> [The problem]: What is the number of lines in the data below that contain "VBAT"? Answer with that number and no other words.

◆ ◆ ◆ ◆ ◆ ◆ ◆

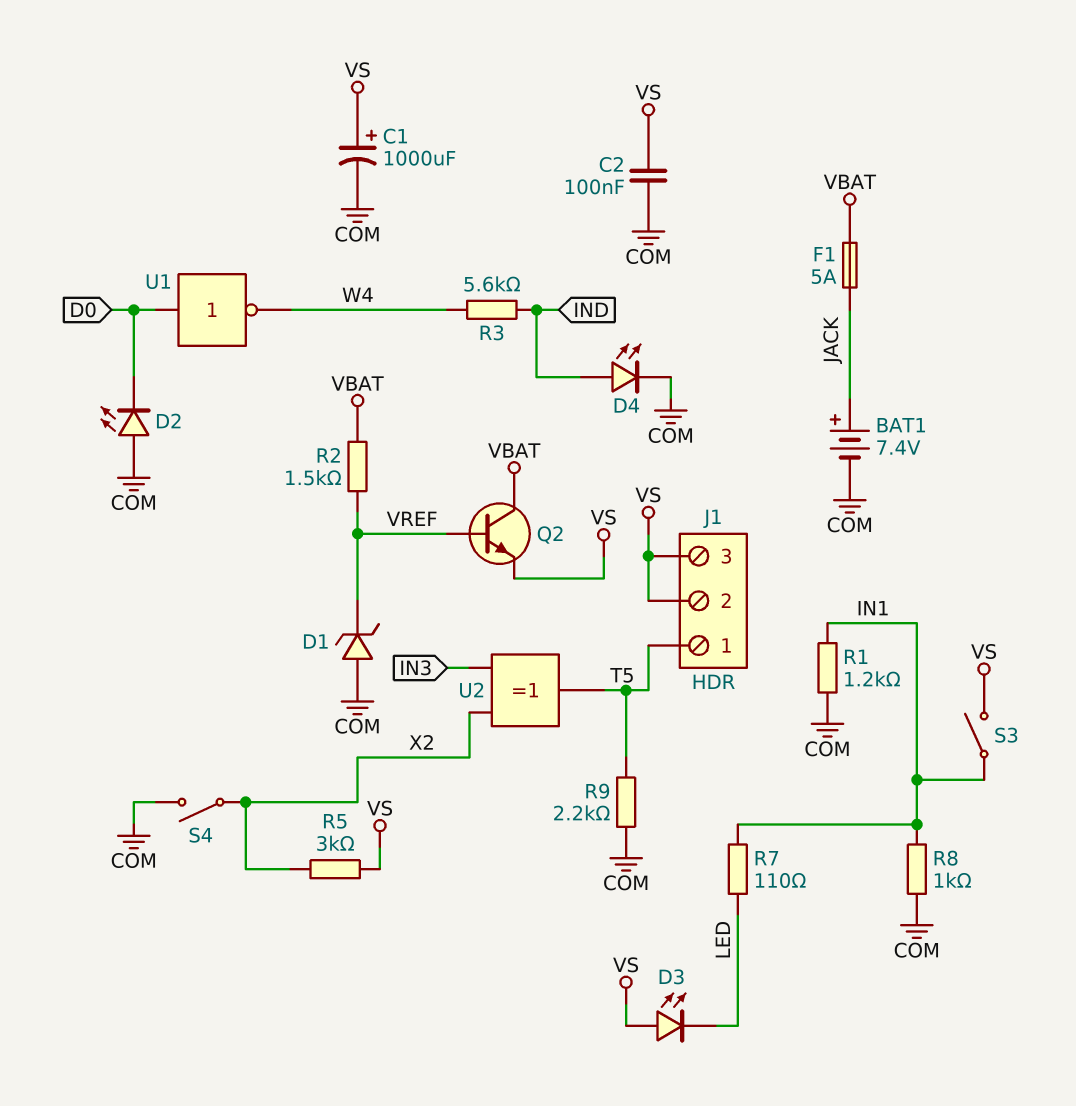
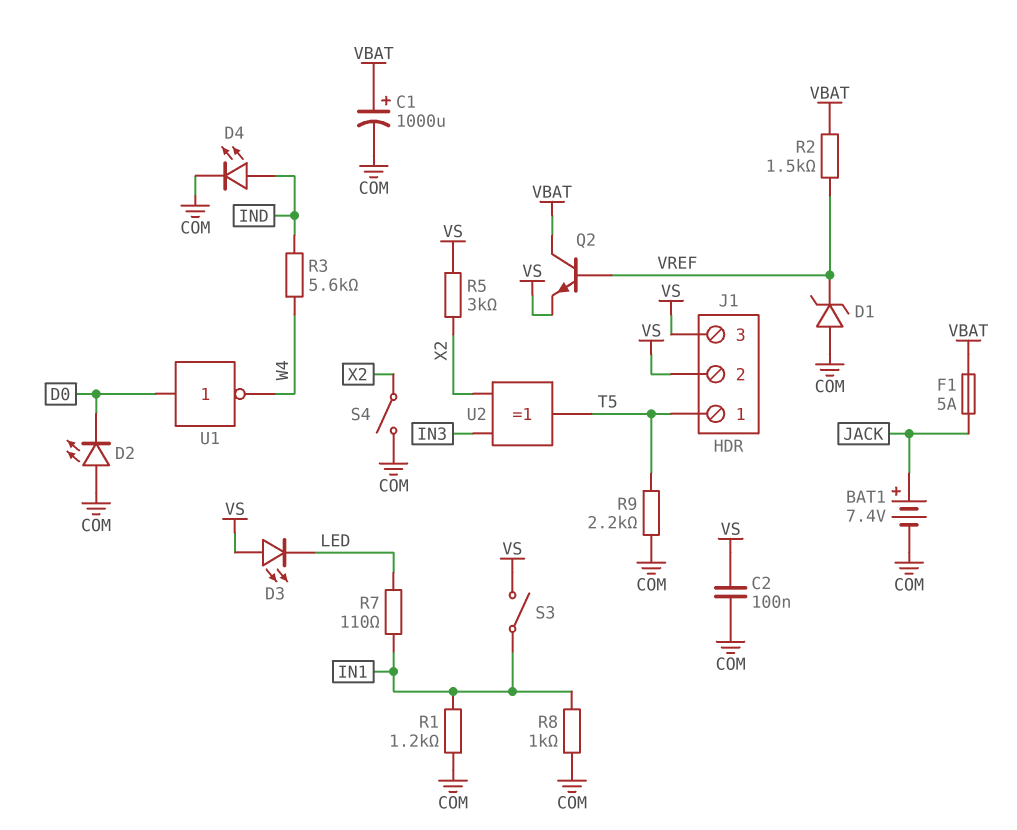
C1: 1000uF (plus VS, minus COM) -> 1000uF (plus VBAT, minus COM)

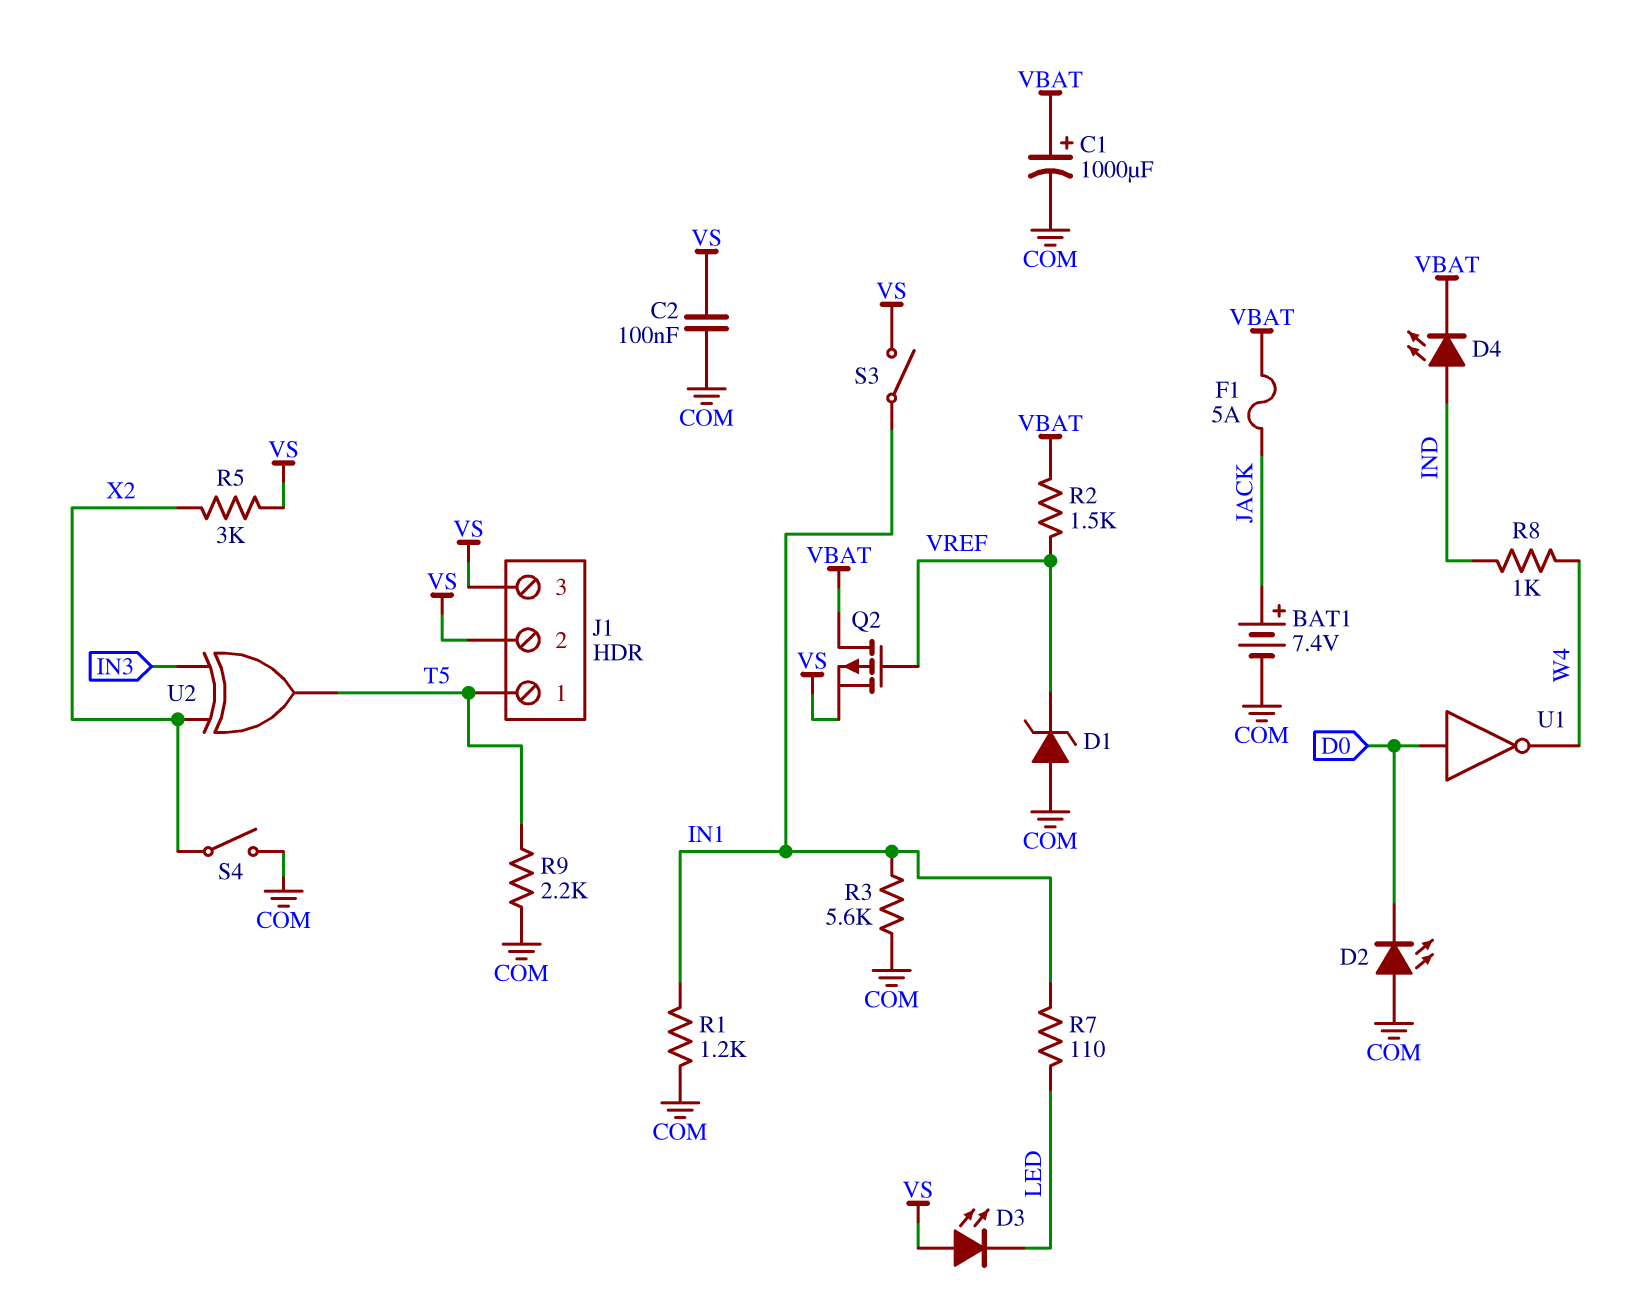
D4: LED (A IND, K COM) -> LED (A IND, K VBAT)
Q2: NPN (B VREF, C VBAT, E VS) -> PMOS (G VREF, D VBAT, S VS)
R3: 5.6k (IND, W4) -> 5.6k (COM, IN1)
R8: 1k (COM, IN1) -> 1k (IND, W4)

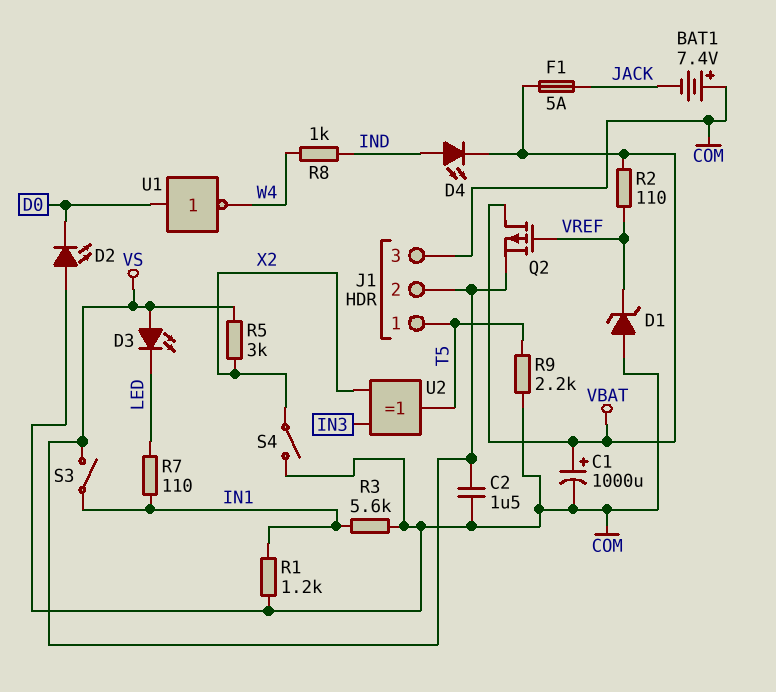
BAT1: 7.4V (plus JACK, minus COM) -> 7.4V (plus COM, minus JACK)
C2: 100nF (COM, VS) -> 1.5uF (COM, VS)
J1 pin 3: VS -> COM
R2: 1.5k (VBAT, VREF) -> 110 (VBAT, VREF)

◆ ◆ ◆ ◆ ◆ ◆ ◆

> [Solution]: 4